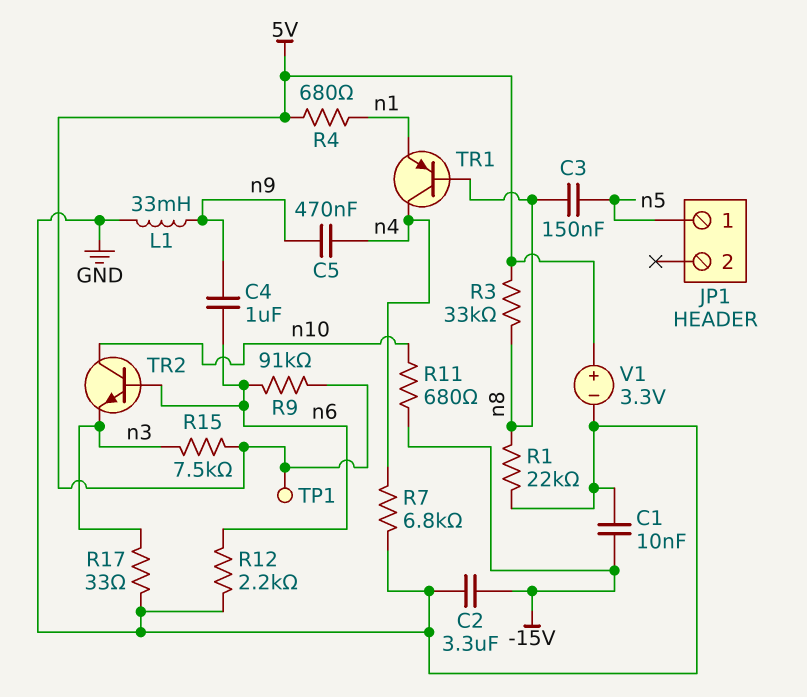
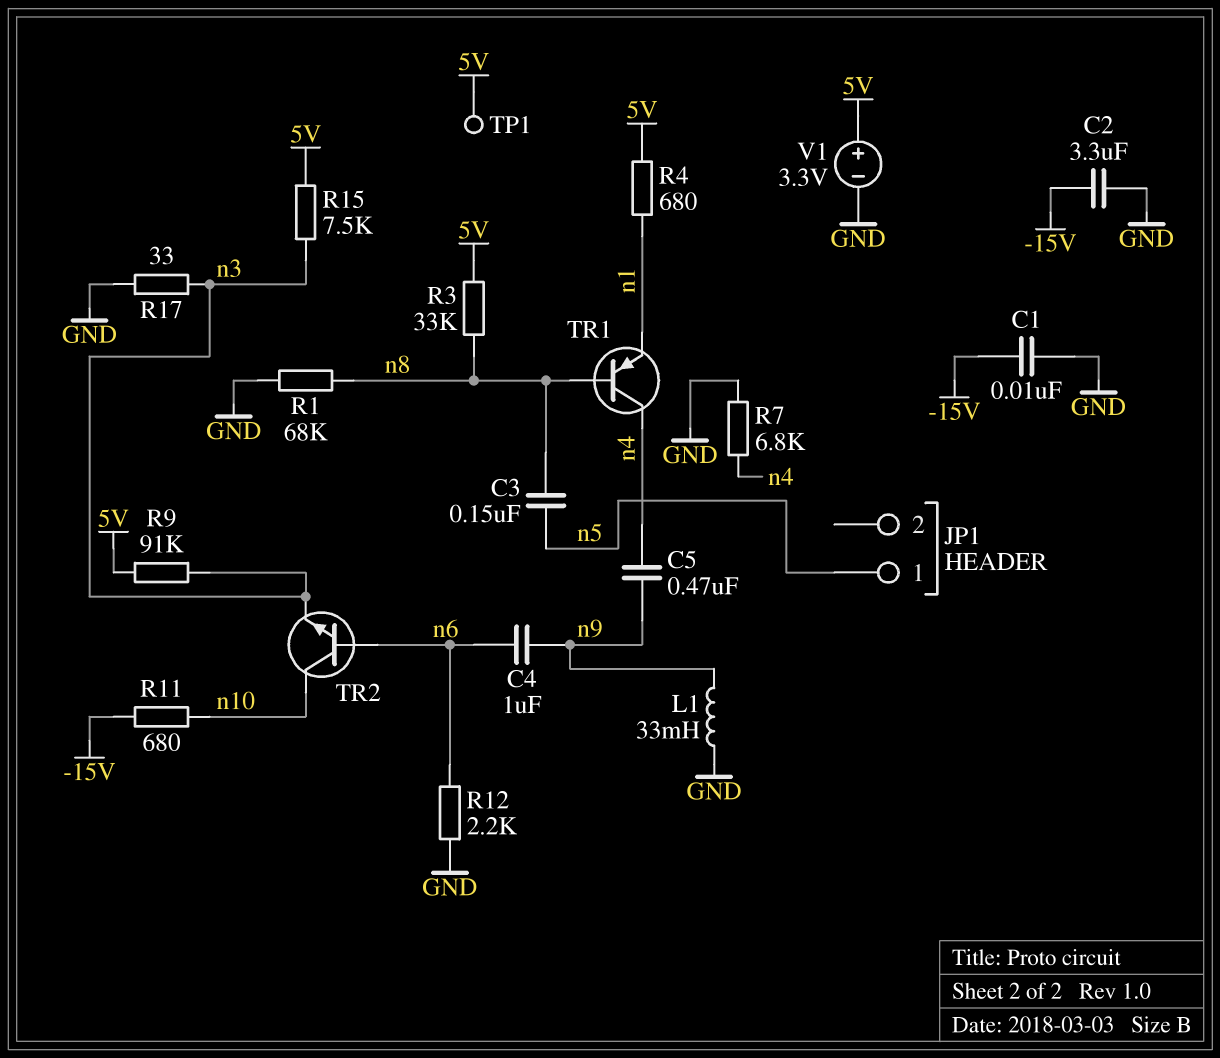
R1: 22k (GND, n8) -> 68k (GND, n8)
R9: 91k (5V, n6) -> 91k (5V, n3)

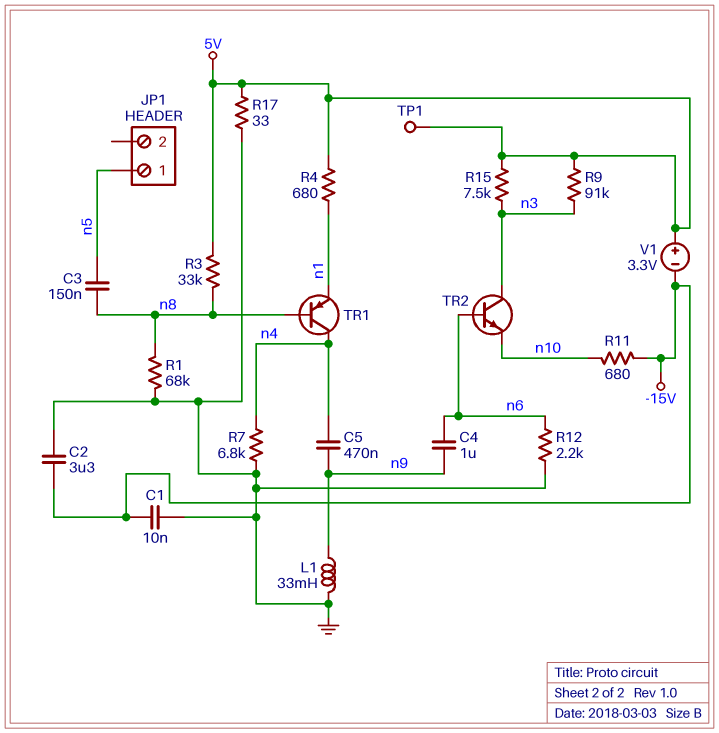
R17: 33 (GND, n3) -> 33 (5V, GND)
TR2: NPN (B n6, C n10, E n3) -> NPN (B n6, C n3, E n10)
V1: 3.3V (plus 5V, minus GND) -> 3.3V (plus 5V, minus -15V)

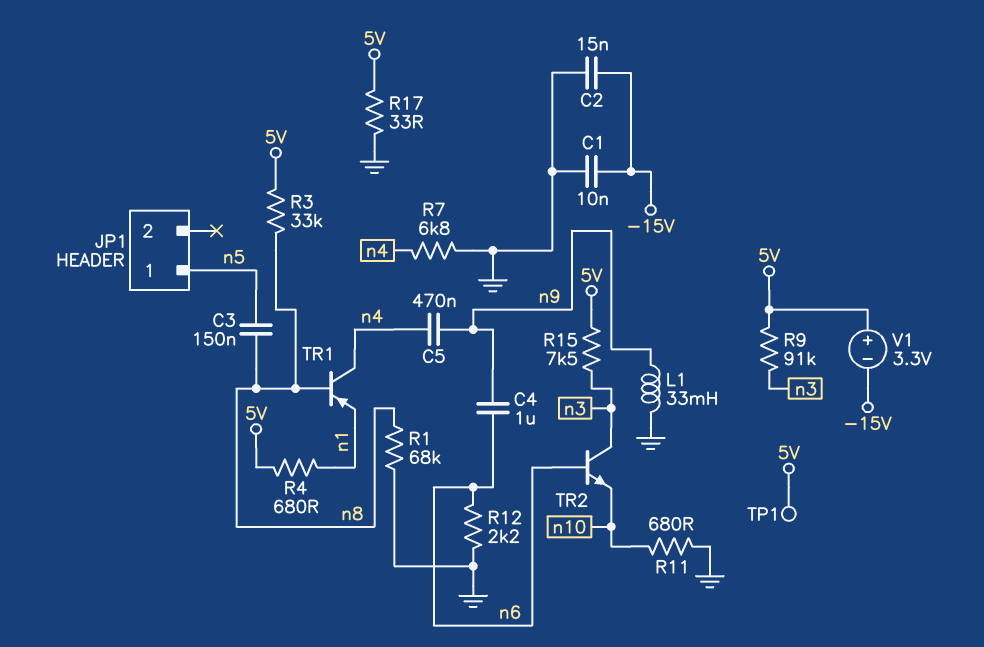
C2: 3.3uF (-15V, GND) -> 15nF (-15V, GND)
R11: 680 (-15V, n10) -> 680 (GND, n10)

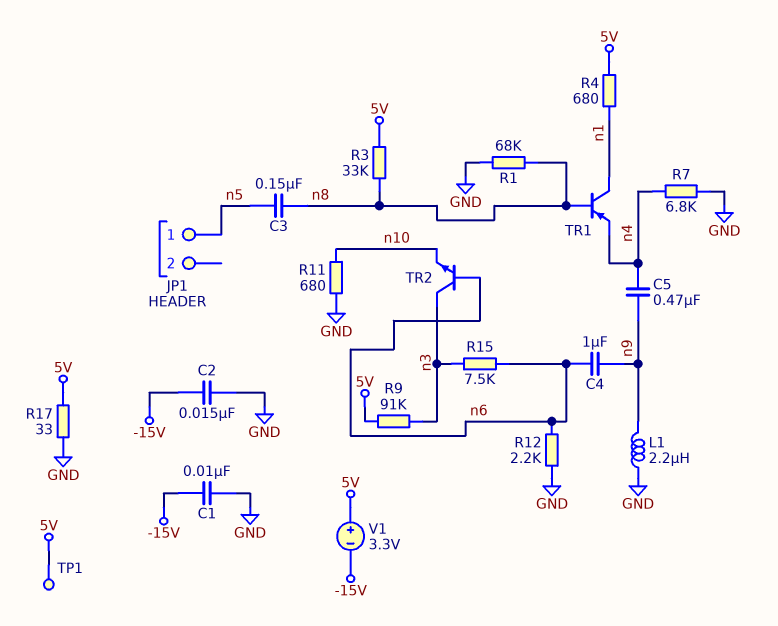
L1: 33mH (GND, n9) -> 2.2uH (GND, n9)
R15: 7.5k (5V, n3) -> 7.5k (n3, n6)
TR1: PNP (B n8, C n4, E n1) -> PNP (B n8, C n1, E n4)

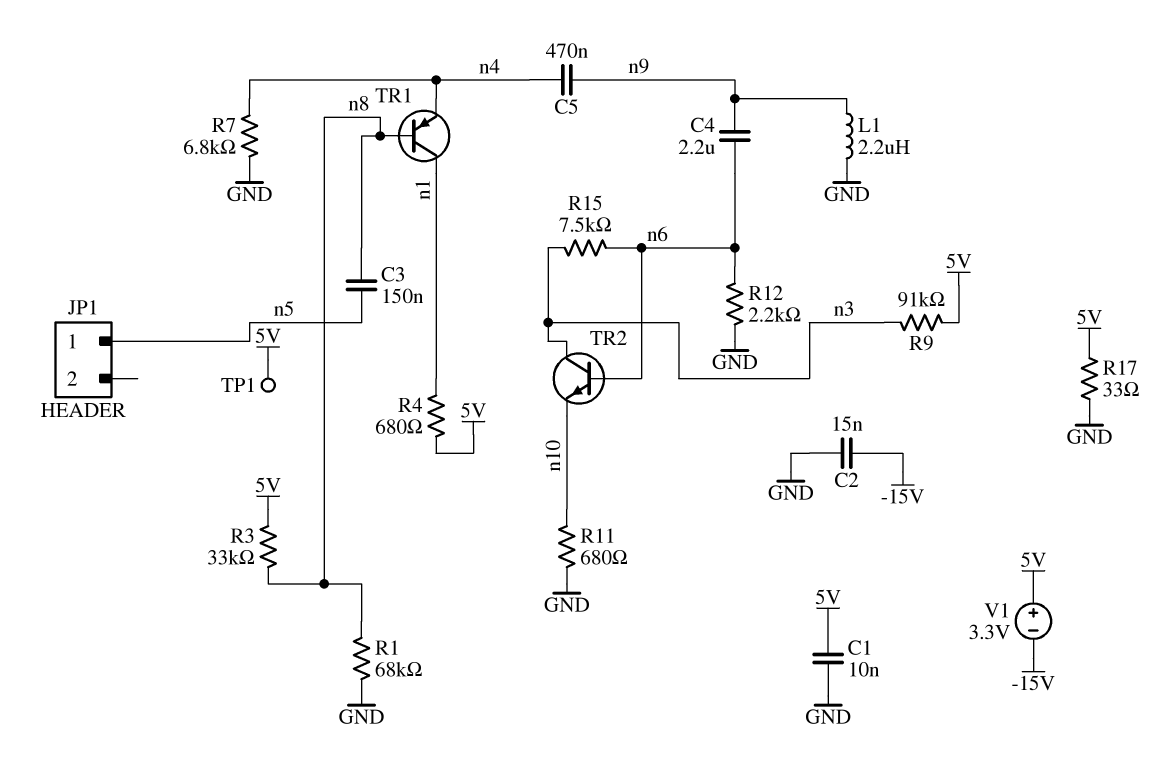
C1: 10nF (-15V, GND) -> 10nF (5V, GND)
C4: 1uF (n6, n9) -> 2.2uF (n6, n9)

****************************************

Reproduce nothing but the lines running from the line with "R15: 7.5k (5V, n3) -> 7.5k (n3, n6)" through the end of the records, keeping both end lines and dropping the pictures.

EXPECTED ANSWER »
R15: 7.5k (5V, n3) -> 7.5k (n3, n6)
TR1: PNP (B n8, C n4, E n1) -> PNP (B n8, C n1, E n4)

C1: 10nF (-15V, GND) -> 10nF (5V, GND)
C4: 1uF (n6, n9) -> 2.2uF (n6, n9)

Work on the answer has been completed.